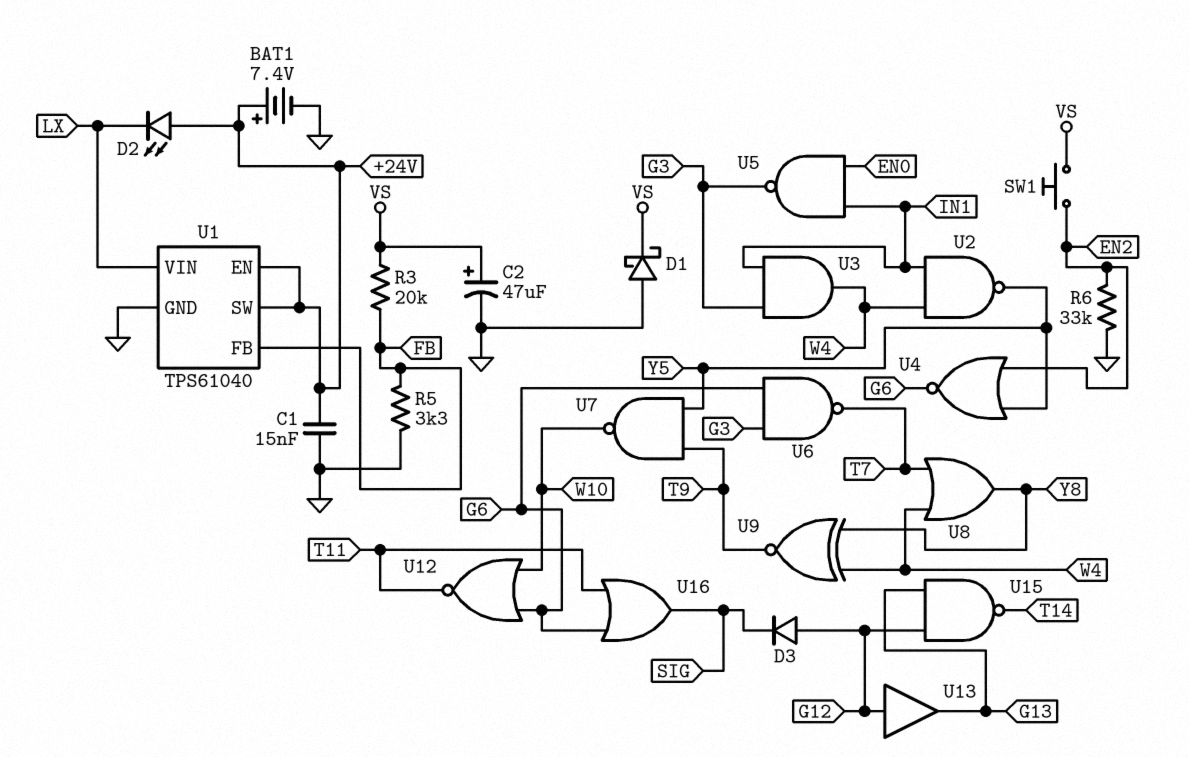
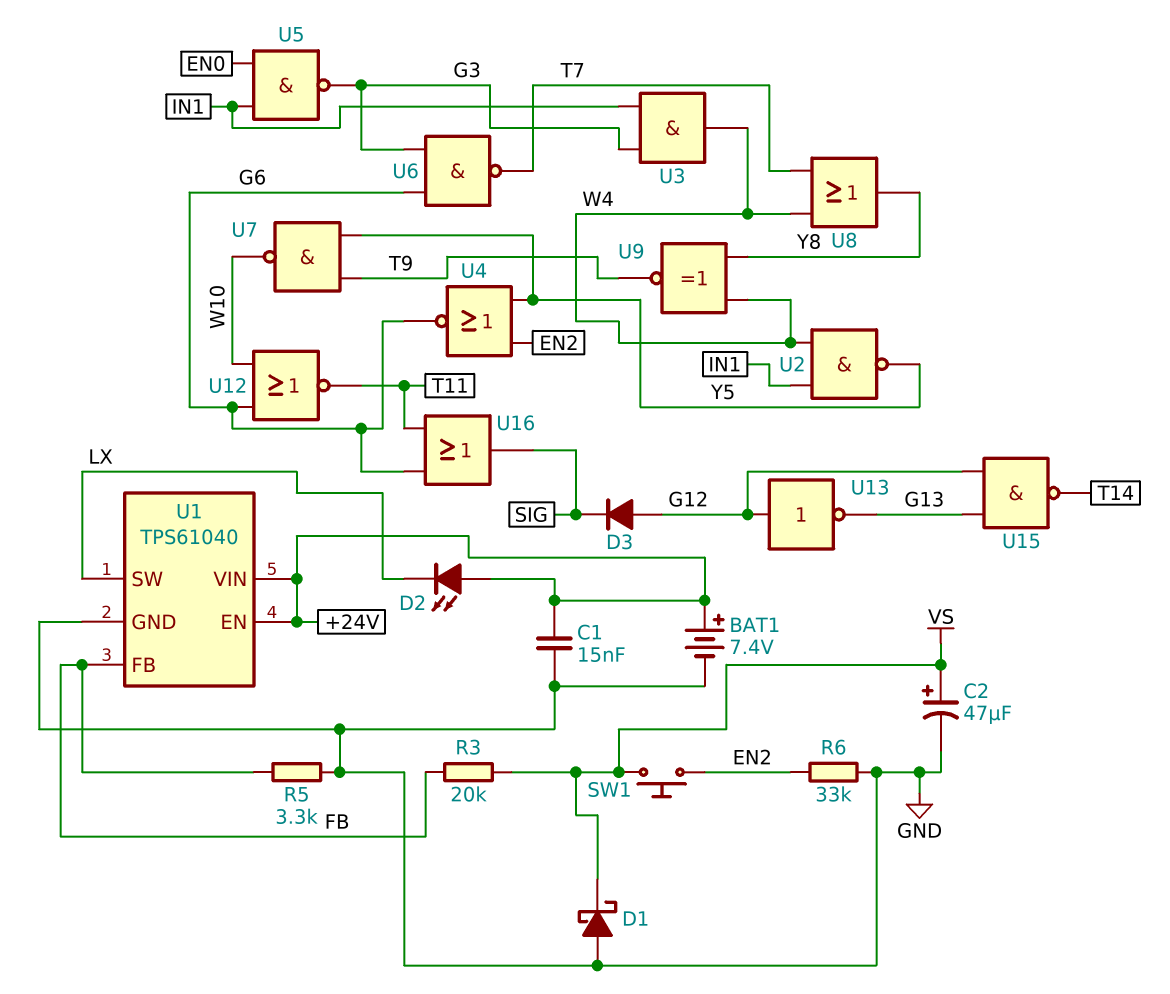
U1 pin SW: +24V -> LX
U1 pin VIN: LX -> +24V
U13: buffer (in G12, out G13) -> NOT (in G12, out G13)

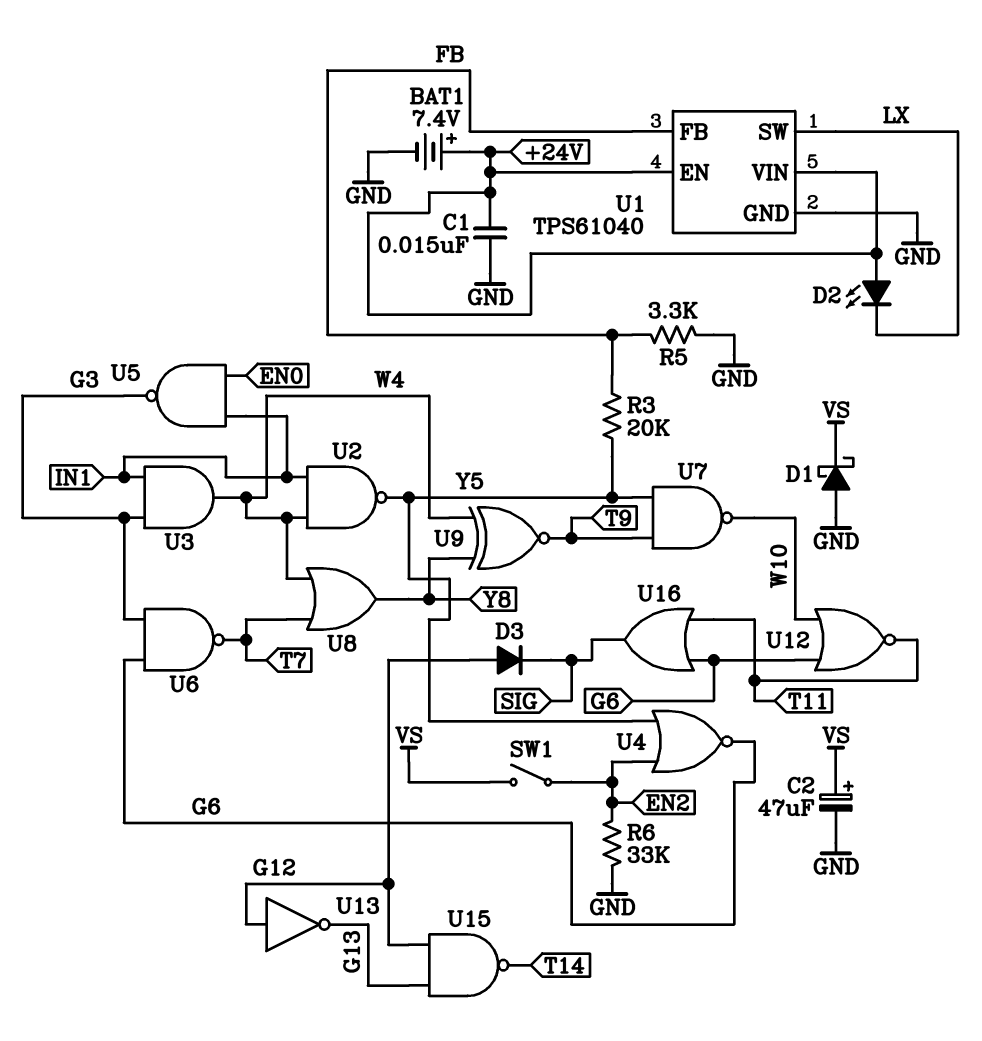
R3: 20k (FB, VS) -> 20k (FB, Y5)
SW1: button (EN2, VS) -> switch (EN2, VS)

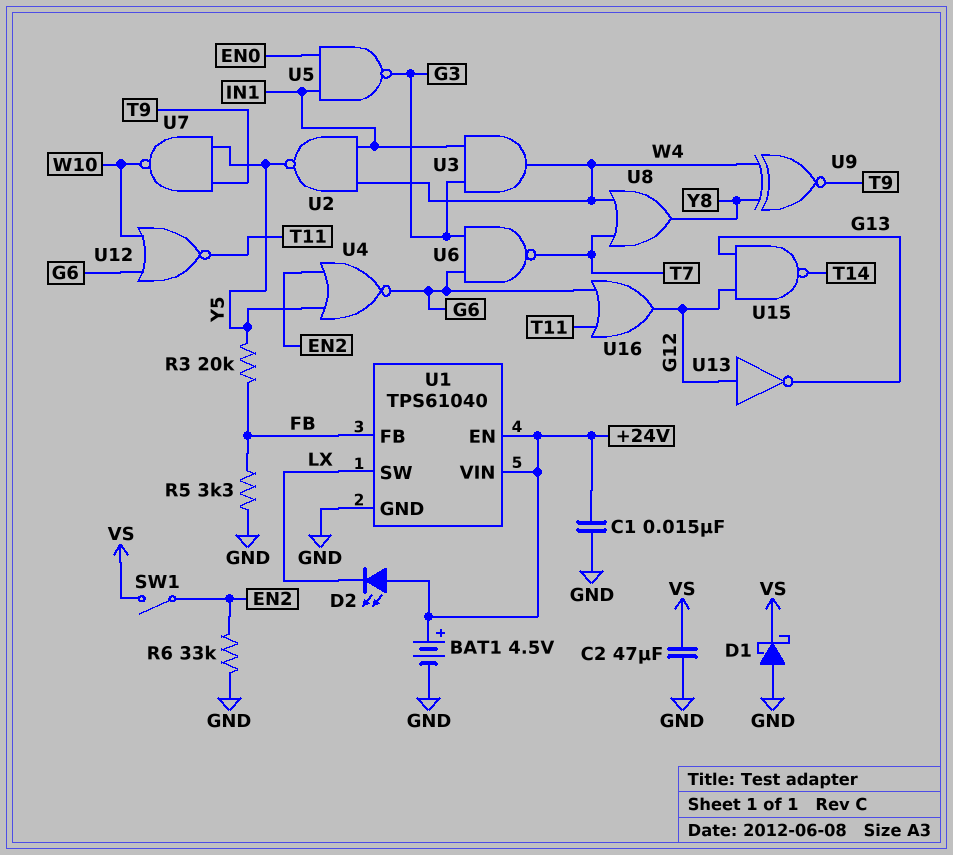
BAT1: 7.4V (plus +24V, minus GND) -> 4.5V (plus +24V, minus GND)
C2: 47uF (plus VS, minus GND) -> 47uF (GND, VS)
D3: diode (A G12, K SIG) -> none
U16: OR (in G6, in T11, out SIG) -> OR (in G6, in T11, out G12)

Problem description:
Could you reproduce every entry exactly, leaving out the pictures?

Response for this exercise:
U1 pin SW: +24V -> LX
U1 pin VIN: LX -> +24V
U13: buffer (in G12, out G13) -> NOT (in G12, out G13)

R3: 20k (FB, VS) -> 20k (FB, Y5)
SW1: button (EN2, VS) -> switch (EN2, VS)

BAT1: 7.4V (plus +24V, minus GND) -> 4.5V (plus +24V, minus GND)
C2: 47uF (plus VS, minus GND) -> 47uF (GND, VS)
D3: diode (A G12, K SIG) -> none
U16: OR (in G6, in T11, out SIG) -> OR (in G6, in T11, out G12)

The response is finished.